Top of RECORDS FOR THE EXERCISE

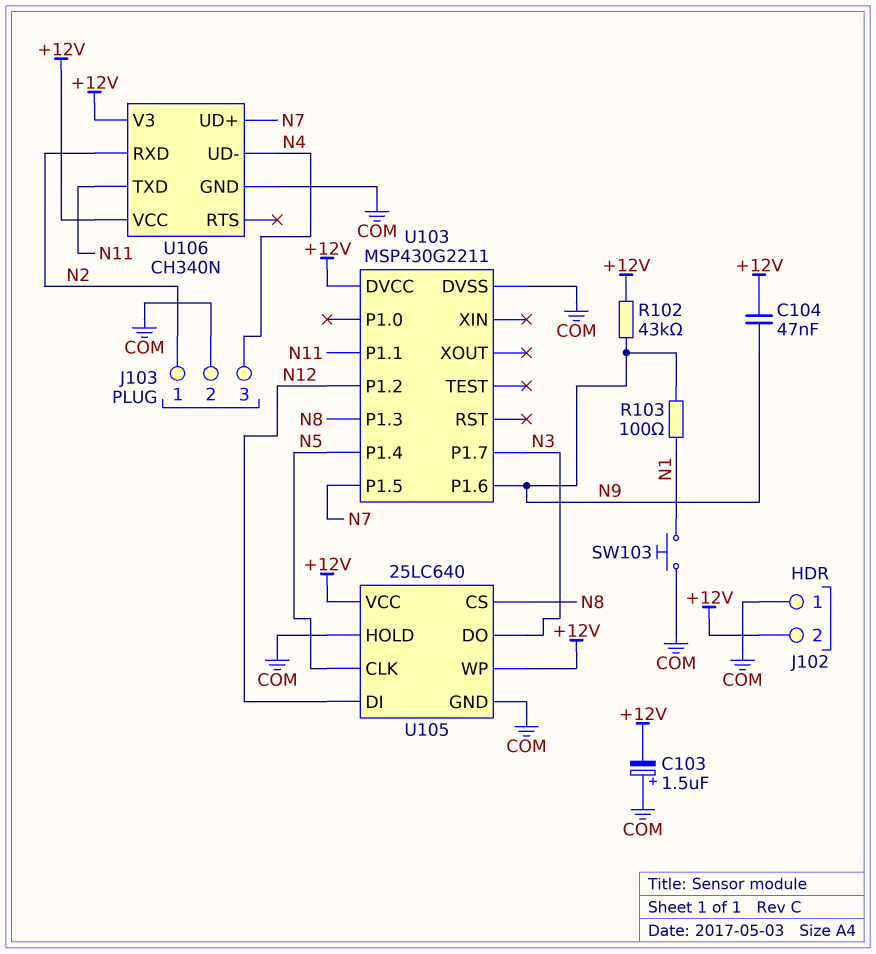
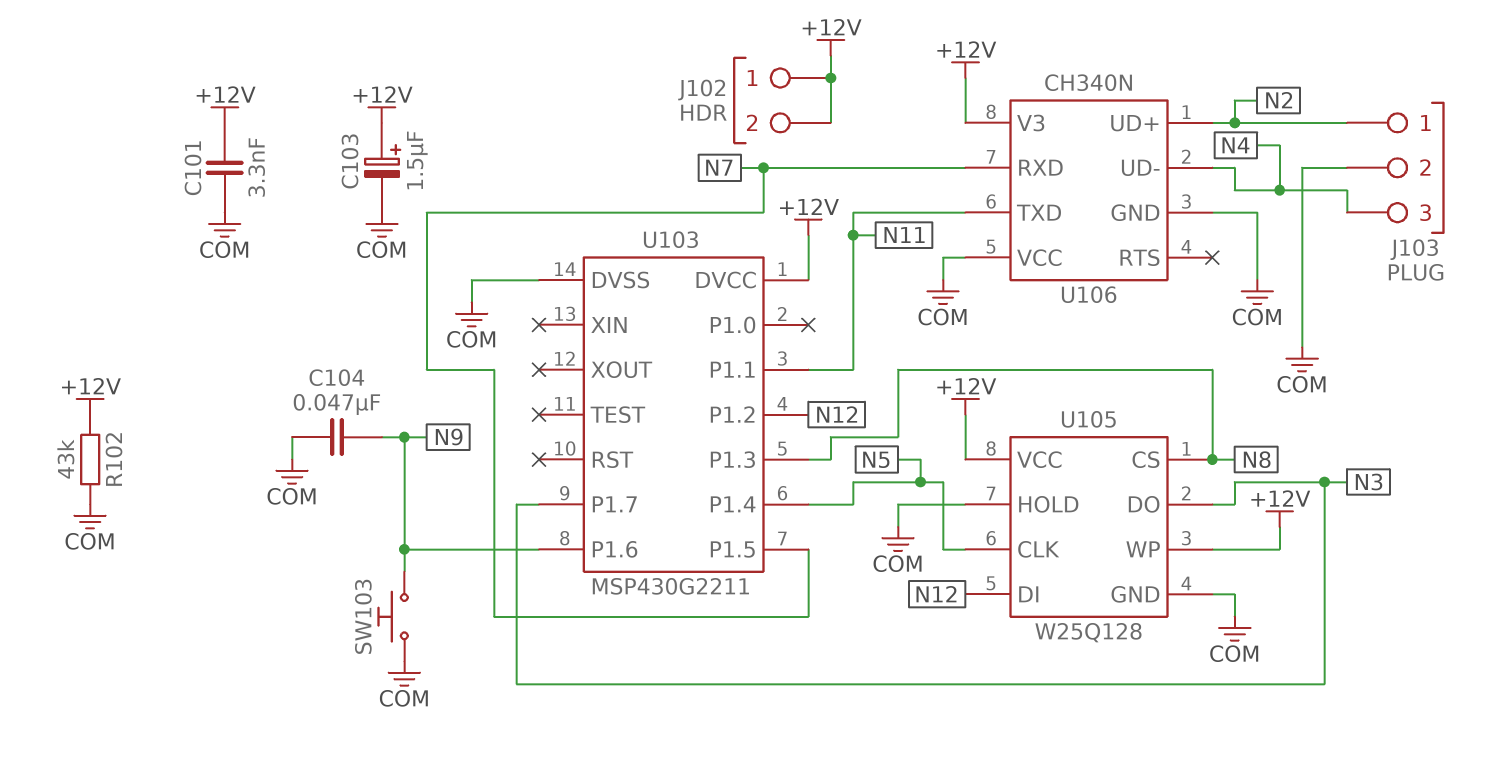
C101: none -> 3.3nF (+12V, COM)
C103: 1.5uF (plus COM, minus +12V) -> 1.5uF (plus +12V, minus COM)
C104: 47nF (+12V, N9) -> 47nF (COM, N9)
J102 pin 1: COM -> +12V
R102: 43k (+12V, N9) -> 43k (+12V, COM)
R103: 100 (N1, N9) -> none
SW103: button (COM, N1) -> button (COM, N9)
U105: 25LC640 -> W25Q128
U106 pin RXD: N2 -> N7
U106 pin UD+: N7 -> N2
U106 pin VCC: +12V -> COM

Bottom of RECORDS FOR THE EXERCISE

WHAT THIS TASK INVOLVES -> Every entry must be written out exactly, with all pictures left out.

ANSWER SPACE ->
C101: none -> 3.3nF (+12V, COM)
C103: 1.5uF (plus COM, minus +12V) -> 1.5uF (plus +12V, minus COM)
C104: 47nF (+12V, N9) -> 47nF (COM, N9)
J102 pin 1: COM -> +12V
R102: 43k (+12V, N9) -> 43k (+12V, COM)
R103: 100 (N1, N9) -> none
SW103: button (COM, N1) -> button (COM, N9)
U105: 25LC640 -> W25Q128
U106 pin RXD: N2 -> N7
U106 pin UD+: N7 -> N2
U106 pin VCC: +12V -> COM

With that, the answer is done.